» **Exercise brief**
So long as no pictures are carried over, output the records below exactly.

» **The data**
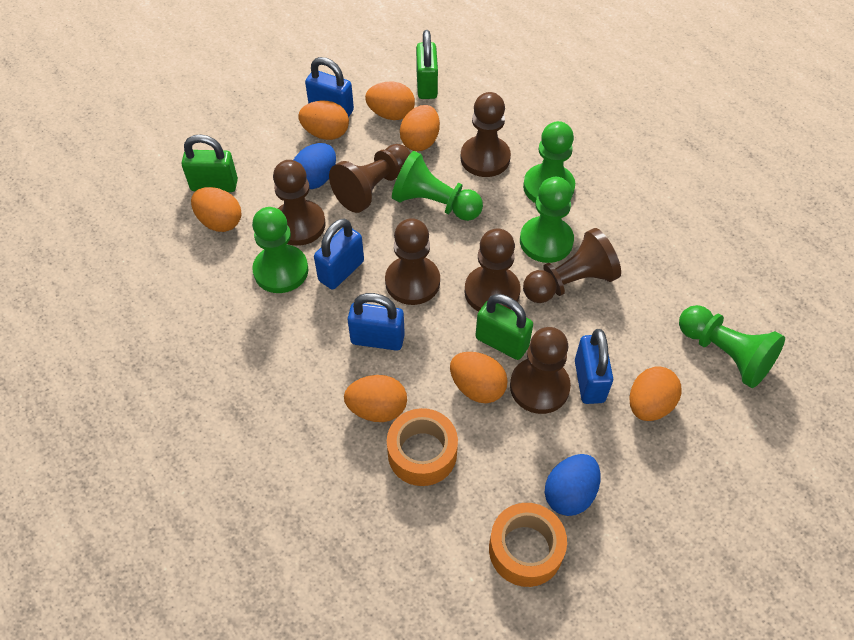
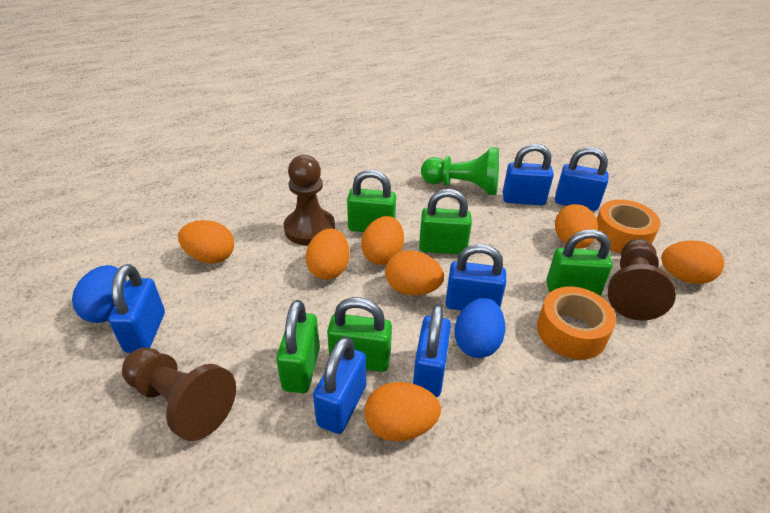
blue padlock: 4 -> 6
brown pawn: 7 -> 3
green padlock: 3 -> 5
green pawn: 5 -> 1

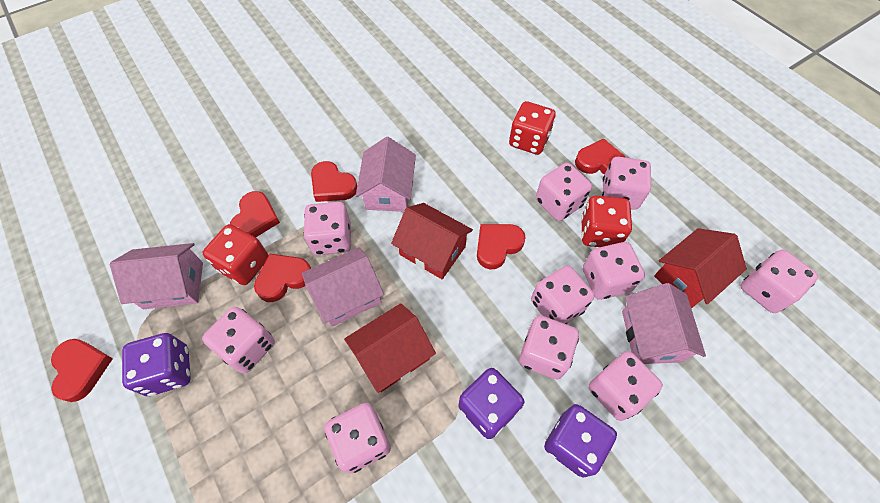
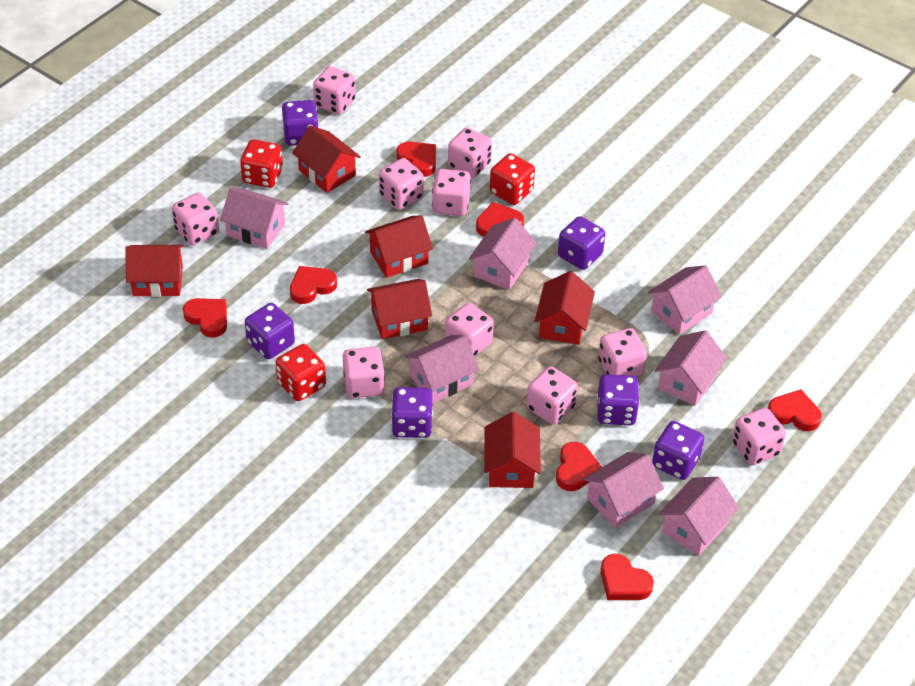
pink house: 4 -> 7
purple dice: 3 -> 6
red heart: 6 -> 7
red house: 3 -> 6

» **Answer for this exercise**
blue padlock: 4 -> 6
brown pawn: 7 -> 3
green padlock: 3 -> 5
green pawn: 5 -> 1

pink house: 4 -> 7
purple dice: 3 -> 6
red heart: 6 -> 7
red house: 3 -> 6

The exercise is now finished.